*INSTRUCTIONS FOR THE TASK*
Give the number of lines in the records below that hold "camera"; nothing else is needed.

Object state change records

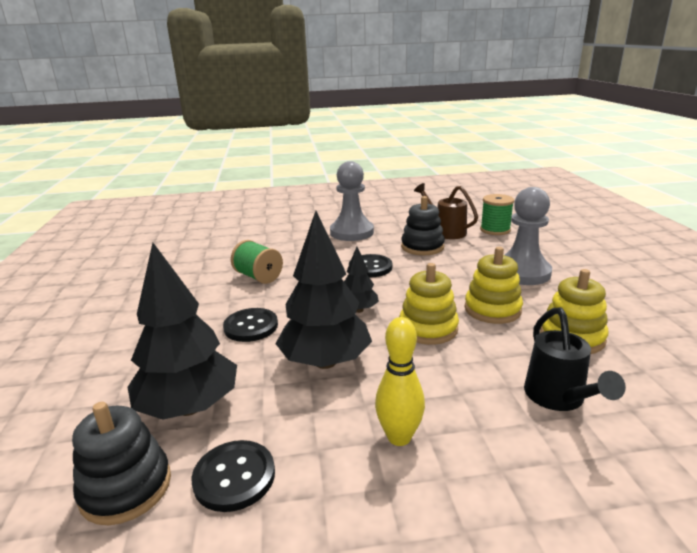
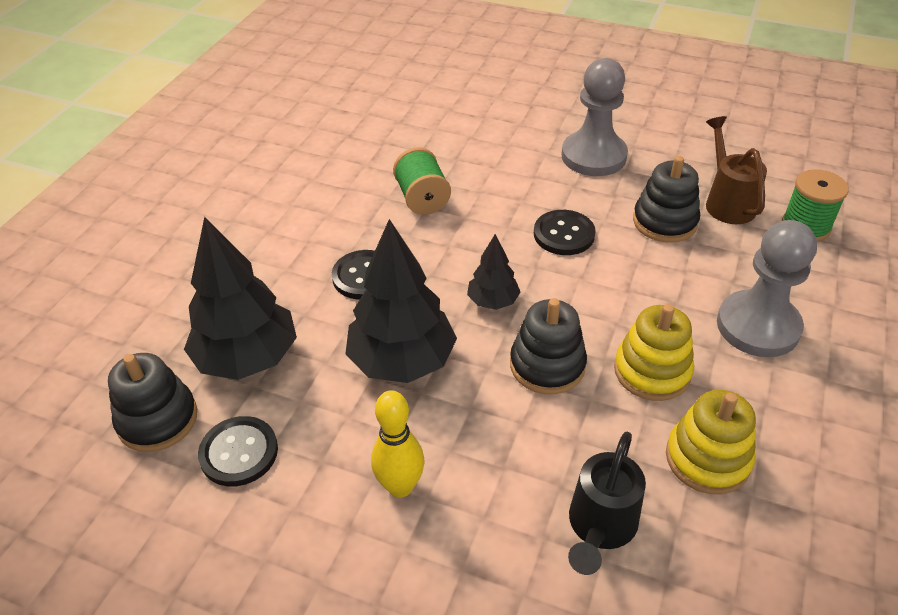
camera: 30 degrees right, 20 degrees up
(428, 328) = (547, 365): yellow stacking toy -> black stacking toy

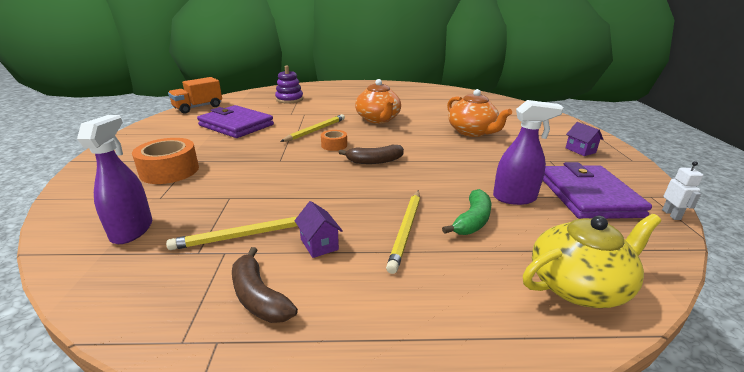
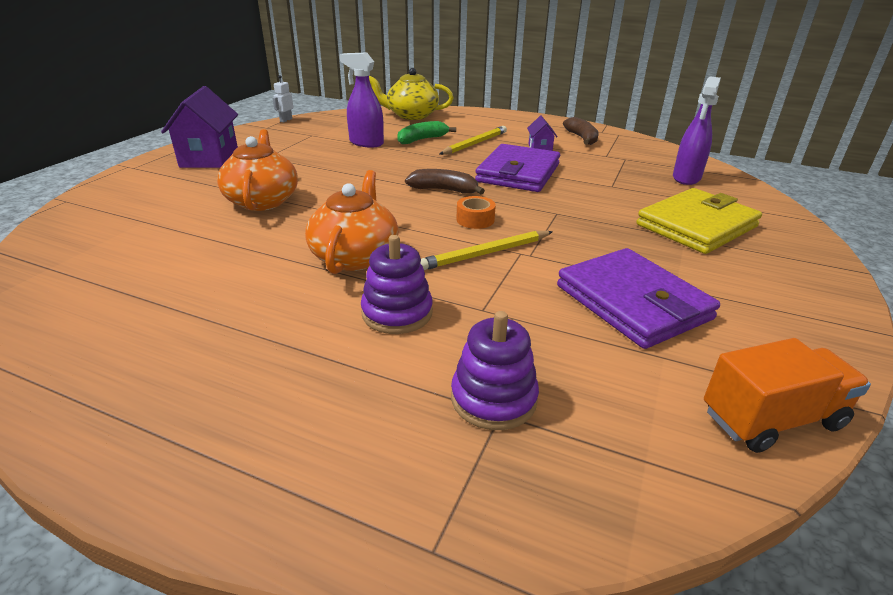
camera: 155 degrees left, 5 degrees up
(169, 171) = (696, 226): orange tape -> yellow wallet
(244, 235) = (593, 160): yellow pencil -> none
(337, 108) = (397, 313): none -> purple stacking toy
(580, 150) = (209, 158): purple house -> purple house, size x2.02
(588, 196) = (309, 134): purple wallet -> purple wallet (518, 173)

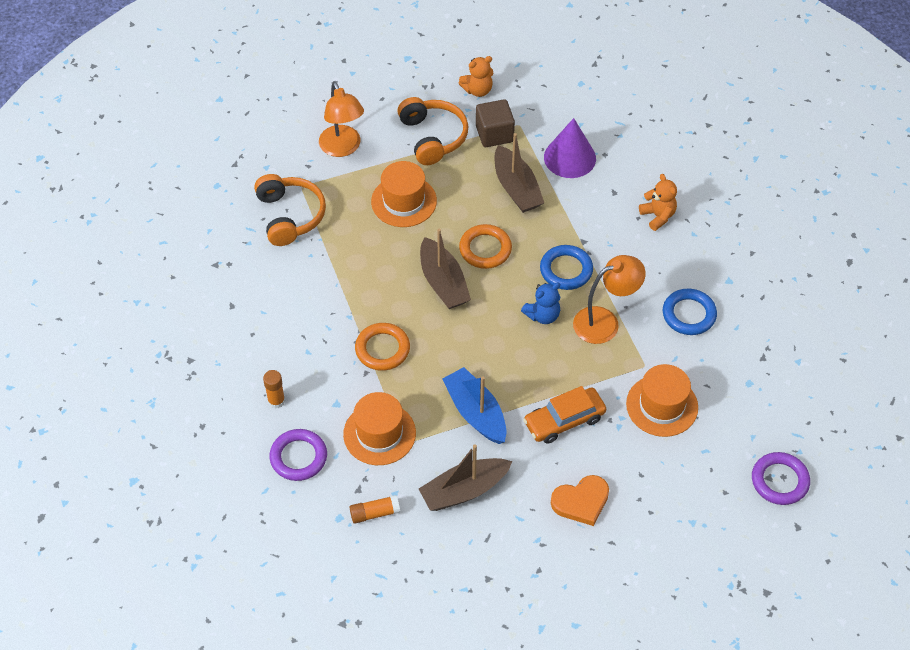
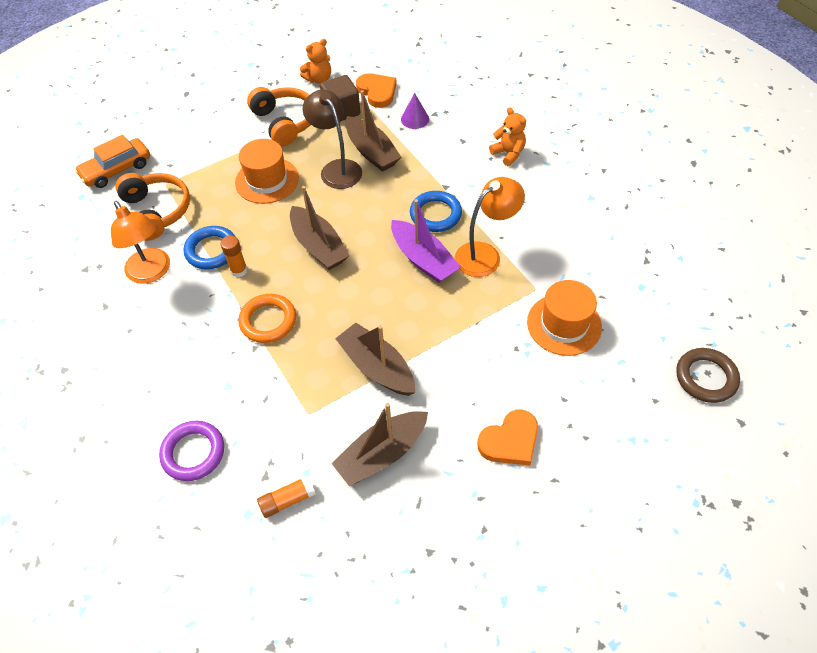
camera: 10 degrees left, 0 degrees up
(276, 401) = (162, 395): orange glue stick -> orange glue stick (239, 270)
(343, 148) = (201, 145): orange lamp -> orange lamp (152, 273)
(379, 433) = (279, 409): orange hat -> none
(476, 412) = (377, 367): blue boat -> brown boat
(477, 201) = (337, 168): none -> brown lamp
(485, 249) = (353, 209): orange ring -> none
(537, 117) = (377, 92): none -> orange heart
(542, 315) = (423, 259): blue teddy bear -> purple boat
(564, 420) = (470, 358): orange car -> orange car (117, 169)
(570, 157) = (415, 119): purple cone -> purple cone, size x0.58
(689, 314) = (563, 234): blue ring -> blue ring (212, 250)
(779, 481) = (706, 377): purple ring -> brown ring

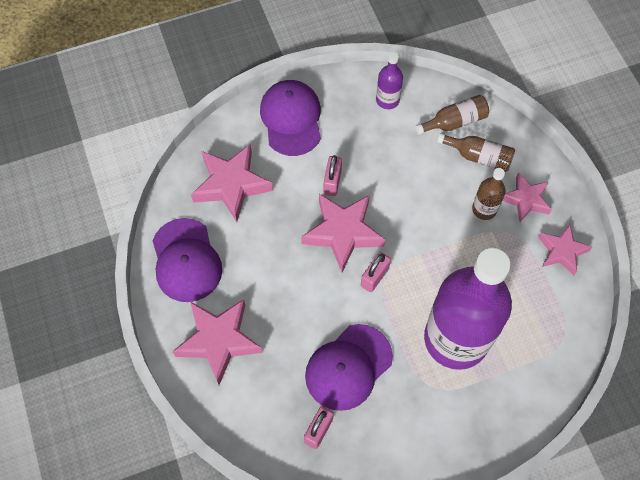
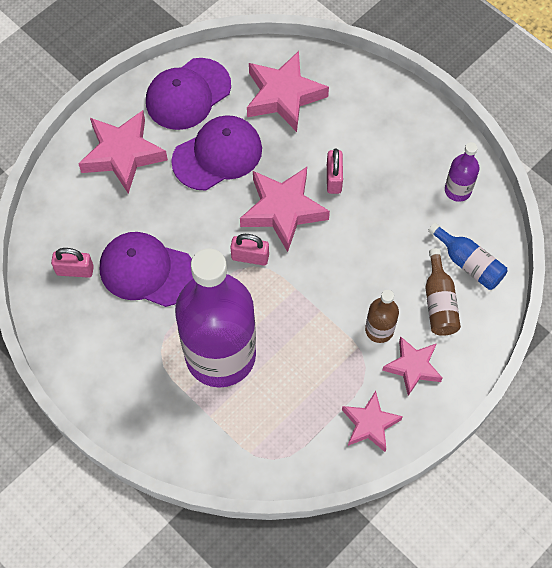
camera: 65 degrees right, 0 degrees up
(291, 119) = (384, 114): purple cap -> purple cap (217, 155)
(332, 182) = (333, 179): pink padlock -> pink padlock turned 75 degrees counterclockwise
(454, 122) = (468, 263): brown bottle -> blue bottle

*OUTPUT FOR THIS EXERCISE*
4